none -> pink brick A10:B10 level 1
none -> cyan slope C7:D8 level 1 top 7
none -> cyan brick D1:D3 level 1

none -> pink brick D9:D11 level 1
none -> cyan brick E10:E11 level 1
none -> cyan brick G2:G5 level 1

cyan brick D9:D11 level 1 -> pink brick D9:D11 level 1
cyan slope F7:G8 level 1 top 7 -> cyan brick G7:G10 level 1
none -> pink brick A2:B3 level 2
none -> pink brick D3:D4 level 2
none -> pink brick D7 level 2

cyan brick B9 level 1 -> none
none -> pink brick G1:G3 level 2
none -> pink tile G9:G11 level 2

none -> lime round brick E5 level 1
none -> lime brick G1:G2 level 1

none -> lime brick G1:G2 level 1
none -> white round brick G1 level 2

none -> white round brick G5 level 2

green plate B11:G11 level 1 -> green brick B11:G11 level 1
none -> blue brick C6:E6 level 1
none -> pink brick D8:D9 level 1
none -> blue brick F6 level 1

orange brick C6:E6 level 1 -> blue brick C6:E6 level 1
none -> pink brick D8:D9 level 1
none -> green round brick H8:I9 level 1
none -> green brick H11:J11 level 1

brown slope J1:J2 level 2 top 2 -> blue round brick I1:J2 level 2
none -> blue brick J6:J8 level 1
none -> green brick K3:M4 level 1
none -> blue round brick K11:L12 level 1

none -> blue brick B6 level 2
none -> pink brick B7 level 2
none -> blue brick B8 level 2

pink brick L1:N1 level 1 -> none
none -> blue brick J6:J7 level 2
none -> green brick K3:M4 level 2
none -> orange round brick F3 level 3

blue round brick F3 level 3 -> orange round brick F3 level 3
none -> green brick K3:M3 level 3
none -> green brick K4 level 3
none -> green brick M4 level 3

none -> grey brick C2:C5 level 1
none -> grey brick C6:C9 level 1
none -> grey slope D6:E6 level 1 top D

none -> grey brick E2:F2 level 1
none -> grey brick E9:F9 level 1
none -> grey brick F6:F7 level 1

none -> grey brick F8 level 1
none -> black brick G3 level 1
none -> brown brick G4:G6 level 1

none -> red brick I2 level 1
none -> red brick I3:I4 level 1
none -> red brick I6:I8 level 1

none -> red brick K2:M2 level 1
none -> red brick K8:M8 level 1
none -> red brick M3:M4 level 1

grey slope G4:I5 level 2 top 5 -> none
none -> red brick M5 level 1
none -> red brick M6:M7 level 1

== == ==

▸ WORK REQUEST
Output the records above exactly as written.

▸ TASK RESULT
none -> pink brick A10:B10 level 1
none -> cyan slope C7:D8 level 1 top 7
none -> cyan brick D1:D3 level 1

none -> pink brick D9:D11 level 1
none -> cyan brick E10:E11 level 1
none -> cyan brick G2:G5 level 1

cyan brick D9:D11 level 1 -> pink brick D9:D11 level 1
cyan slope F7:G8 level 1 top 7 -> cyan brick G7:G10 level 1
none -> pink brick A2:B3 level 2
none -> pink brick D3:D4 level 2
none -> pink brick D7 level 2

cyan brick B9 level 1 -> none
none -> pink brick G1:G3 level 2
none -> pink tile G9:G11 level 2

none -> lime round brick E5 level 1
none -> lime brick G1:G2 level 1

none -> lime brick G1:G2 level 1
none -> white round brick G1 level 2

none -> white round brick G5 level 2

green plate B11:G11 level 1 -> green brick B11:G11 level 1
none -> blue brick C6:E6 level 1
none -> pink brick D8:D9 level 1
none -> blue brick F6 level 1

orange brick C6:E6 level 1 -> blue brick C6:E6 level 1
none -> pink brick D8:D9 level 1
none -> green round brick H8:I9 level 1
none -> green brick H11:J11 level 1

brown slope J1:J2 level 2 top 2 -> blue round brick I1:J2 level 2
none -> blue brick J6:J8 level 1
none -> green brick K3:M4 level 1
none -> blue round brick K11:L12 level 1

none -> blue brick B6 level 2
none -> pink brick B7 level 2
none -> blue brick B8 level 2

pink brick L1:N1 level 1 -> none
none -> blue brick J6:J7 level 2
none -> green brick K3:M4 level 2
none -> orange round brick F3 level 3

blue round brick F3 level 3 -> orange round brick F3 level 3
none -> green brick K3:M3 level 3
none -> green brick K4 level 3
none -> green brick M4 level 3

none -> grey brick C2:C5 level 1
none -> grey brick C6:C9 level 1
none -> grey slope D6:E6 level 1 top D

none -> grey brick E2:F2 level 1
none -> grey brick E9:F9 level 1
none -> grey brick F6:F7 level 1

none -> grey brick F8 level 1
none -> black brick G3 level 1
none -> brown brick G4:G6 level 1

none -> red brick I2 level 1
none -> red brick I3:I4 level 1
none -> red brick I6:I8 level 1

none -> red brick K2:M2 level 1
none -> red brick K8:M8 level 1
none -> red brick M3:M4 level 1

grey slope G4:I5 level 2 top 5 -> none
none -> red brick M5 level 1
none -> red brick M6:M7 level 1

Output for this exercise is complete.